Source data
======

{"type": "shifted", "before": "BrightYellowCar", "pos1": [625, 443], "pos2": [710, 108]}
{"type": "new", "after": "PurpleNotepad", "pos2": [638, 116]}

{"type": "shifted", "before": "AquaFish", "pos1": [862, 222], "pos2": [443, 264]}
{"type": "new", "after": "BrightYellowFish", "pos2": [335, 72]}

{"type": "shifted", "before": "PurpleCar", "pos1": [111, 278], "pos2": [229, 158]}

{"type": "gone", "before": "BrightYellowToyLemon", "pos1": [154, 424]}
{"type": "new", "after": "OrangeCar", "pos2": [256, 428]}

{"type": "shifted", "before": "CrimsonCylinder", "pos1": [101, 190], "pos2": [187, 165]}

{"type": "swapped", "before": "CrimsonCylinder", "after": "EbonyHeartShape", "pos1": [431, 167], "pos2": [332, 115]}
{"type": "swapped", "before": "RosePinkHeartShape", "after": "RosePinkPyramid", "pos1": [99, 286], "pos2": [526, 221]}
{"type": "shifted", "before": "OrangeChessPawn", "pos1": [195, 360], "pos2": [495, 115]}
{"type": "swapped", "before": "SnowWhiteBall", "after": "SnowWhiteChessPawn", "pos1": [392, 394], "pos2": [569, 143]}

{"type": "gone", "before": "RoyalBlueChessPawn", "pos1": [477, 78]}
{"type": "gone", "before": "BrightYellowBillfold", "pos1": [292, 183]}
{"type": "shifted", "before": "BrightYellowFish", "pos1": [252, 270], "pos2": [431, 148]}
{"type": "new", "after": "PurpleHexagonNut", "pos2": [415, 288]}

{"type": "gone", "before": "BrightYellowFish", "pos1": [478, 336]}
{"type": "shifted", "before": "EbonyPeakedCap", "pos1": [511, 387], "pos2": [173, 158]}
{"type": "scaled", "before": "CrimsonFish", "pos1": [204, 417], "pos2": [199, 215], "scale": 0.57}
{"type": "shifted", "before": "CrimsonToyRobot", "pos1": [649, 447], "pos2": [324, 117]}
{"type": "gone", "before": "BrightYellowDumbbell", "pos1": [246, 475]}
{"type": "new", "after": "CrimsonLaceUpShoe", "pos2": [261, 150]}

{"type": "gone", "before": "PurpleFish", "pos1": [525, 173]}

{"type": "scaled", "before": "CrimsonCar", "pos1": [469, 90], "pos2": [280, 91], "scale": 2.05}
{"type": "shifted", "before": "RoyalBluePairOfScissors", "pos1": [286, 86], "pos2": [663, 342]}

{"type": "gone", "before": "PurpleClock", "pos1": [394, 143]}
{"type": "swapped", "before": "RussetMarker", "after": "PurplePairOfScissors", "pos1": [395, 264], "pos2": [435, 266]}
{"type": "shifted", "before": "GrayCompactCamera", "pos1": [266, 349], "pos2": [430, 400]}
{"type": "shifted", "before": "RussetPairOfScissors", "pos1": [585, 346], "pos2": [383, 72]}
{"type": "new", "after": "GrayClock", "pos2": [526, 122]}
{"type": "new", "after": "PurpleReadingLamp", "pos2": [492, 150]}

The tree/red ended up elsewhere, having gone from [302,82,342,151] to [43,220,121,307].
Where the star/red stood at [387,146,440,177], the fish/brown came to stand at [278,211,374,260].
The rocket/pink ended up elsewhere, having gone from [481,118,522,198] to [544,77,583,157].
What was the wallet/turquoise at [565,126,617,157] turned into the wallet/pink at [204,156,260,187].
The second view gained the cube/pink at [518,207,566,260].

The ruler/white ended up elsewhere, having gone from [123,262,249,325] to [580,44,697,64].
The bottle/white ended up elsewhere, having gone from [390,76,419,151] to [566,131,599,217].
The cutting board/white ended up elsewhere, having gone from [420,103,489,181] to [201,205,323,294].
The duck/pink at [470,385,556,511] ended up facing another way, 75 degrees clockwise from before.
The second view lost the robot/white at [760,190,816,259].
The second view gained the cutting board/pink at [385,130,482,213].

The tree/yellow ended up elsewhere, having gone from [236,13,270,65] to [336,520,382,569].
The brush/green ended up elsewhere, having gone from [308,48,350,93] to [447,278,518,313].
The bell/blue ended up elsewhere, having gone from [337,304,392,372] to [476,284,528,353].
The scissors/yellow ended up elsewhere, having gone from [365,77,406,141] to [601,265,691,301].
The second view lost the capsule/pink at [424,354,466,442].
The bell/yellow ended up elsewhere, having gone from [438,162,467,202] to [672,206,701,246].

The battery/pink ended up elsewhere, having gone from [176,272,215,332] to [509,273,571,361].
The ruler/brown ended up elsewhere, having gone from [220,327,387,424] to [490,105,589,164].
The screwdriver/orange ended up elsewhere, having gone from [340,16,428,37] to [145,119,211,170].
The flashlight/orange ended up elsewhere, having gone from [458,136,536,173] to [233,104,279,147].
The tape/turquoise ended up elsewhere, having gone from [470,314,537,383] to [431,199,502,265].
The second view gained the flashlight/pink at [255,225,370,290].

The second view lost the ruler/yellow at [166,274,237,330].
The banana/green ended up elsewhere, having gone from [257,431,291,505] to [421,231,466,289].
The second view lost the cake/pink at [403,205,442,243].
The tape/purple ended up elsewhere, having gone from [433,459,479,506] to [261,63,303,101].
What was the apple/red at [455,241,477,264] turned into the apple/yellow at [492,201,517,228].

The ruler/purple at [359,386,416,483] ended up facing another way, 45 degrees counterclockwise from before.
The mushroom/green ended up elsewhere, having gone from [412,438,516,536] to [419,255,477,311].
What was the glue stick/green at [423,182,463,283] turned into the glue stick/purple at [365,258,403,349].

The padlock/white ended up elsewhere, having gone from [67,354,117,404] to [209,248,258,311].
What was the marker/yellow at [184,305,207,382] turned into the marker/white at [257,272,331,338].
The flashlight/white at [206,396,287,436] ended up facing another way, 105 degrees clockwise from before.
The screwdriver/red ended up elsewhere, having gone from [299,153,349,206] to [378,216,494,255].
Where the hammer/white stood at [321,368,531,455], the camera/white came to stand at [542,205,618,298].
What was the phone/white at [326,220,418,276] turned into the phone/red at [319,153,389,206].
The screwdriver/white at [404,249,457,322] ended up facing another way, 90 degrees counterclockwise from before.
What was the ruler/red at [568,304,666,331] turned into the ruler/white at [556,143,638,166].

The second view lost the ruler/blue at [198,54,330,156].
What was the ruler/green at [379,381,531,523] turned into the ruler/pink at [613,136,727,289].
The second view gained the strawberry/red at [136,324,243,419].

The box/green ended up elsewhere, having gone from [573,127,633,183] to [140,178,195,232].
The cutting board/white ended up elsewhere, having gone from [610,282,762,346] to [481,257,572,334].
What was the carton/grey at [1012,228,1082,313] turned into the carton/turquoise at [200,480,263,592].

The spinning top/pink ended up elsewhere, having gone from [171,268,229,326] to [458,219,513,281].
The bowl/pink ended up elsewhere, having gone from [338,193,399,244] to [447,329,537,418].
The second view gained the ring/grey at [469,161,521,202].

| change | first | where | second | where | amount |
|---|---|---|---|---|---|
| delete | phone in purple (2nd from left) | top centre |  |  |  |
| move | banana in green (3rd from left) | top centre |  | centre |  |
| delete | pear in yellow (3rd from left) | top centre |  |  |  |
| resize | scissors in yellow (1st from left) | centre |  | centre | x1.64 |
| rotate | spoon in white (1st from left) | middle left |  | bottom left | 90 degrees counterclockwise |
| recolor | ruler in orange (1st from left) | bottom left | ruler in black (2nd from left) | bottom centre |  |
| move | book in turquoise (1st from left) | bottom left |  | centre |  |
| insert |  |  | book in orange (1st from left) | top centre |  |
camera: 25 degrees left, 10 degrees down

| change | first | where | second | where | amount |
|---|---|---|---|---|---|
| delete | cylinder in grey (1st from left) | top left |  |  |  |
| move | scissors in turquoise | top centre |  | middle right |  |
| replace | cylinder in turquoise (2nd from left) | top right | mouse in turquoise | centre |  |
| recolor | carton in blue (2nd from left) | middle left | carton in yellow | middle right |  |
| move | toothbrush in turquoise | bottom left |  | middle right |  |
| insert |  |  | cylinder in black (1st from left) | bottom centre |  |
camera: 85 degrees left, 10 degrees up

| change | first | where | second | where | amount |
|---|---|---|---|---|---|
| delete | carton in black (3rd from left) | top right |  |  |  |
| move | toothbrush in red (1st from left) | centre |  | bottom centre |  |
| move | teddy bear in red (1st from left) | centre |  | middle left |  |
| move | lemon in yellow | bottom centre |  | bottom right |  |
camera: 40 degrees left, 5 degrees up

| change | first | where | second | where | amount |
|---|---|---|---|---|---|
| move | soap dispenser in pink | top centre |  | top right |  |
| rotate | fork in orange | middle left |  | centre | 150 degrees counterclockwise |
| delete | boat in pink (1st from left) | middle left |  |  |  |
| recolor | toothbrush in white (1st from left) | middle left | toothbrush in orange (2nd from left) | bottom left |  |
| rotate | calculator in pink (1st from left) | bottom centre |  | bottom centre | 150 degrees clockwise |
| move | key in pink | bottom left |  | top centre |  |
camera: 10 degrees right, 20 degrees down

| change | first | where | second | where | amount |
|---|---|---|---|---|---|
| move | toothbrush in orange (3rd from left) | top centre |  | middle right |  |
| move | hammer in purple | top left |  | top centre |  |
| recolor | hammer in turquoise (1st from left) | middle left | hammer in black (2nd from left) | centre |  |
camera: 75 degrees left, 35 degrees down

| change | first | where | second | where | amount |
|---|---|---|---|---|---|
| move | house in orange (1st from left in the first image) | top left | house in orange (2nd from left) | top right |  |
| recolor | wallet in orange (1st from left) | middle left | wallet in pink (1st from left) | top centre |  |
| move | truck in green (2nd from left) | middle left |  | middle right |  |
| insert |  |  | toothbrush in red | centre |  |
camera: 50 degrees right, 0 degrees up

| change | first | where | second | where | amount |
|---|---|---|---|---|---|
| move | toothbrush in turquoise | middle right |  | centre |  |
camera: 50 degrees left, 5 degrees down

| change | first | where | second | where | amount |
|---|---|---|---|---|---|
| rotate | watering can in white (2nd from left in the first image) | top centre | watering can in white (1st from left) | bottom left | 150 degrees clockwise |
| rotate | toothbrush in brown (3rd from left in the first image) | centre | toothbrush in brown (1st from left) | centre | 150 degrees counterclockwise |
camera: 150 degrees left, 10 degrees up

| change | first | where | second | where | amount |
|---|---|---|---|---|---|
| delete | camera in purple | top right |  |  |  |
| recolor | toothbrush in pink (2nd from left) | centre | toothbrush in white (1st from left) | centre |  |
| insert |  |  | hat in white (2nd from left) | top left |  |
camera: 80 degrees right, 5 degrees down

======

Task objective> The required answer is the exact run of lines above starting at the line with "Where the star/red" and ending at the line with "What was the wallet/turquoise", with both ends present.

Written response>
Where the star/red stood at [387,146,440,177], the fish/brown came to stand at [278,211,374,260].
The rocket/pink ended up elsewhere, having gone from [481,118,522,198] to [544,77,583,157].
What was the wallet/turquoise at [565,126,617,157] turned into the wallet/pink at [204,156,260,187].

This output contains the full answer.